=== Information provided ===
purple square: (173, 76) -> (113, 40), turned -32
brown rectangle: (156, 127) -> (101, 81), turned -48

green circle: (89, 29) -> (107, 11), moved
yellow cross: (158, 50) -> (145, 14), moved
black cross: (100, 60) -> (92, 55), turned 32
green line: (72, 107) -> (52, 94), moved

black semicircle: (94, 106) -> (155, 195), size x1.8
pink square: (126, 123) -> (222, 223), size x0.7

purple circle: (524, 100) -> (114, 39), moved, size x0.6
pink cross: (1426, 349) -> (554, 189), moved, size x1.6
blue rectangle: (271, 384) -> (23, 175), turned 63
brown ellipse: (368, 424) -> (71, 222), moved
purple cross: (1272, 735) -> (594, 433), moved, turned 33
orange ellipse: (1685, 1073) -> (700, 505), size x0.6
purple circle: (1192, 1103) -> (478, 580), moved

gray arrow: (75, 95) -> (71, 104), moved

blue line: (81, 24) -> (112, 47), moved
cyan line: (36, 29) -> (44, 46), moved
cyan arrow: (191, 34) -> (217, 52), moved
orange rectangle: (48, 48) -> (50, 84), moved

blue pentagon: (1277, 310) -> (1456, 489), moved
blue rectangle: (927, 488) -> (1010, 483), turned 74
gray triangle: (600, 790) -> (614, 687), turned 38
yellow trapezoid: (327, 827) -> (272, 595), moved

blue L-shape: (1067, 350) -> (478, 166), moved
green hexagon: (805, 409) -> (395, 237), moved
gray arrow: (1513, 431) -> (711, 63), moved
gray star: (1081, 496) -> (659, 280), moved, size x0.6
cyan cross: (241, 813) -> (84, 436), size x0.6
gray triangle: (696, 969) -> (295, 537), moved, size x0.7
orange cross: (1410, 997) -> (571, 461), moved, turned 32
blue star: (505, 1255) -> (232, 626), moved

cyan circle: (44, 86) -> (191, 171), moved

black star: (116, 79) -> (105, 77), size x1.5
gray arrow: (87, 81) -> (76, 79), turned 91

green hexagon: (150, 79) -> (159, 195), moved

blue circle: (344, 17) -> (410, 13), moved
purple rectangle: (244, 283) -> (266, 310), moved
===
What the exercise asks:
Quote the data above from the line containing "pink square: (126, 123)" to the line containing "purple cross: (1272, 735)", inclusive, and stop.

Exercise answer:
pink square: (126, 123) -> (222, 223), size x0.7

purple circle: (524, 100) -> (114, 39), moved, size x0.6
pink cross: (1426, 349) -> (554, 189), moved, size x1.6
blue rectangle: (271, 384) -> (23, 175), turned 63
brown ellipse: (368, 424) -> (71, 222), moved
purple cross: (1272, 735) -> (594, 433), moved, turned 33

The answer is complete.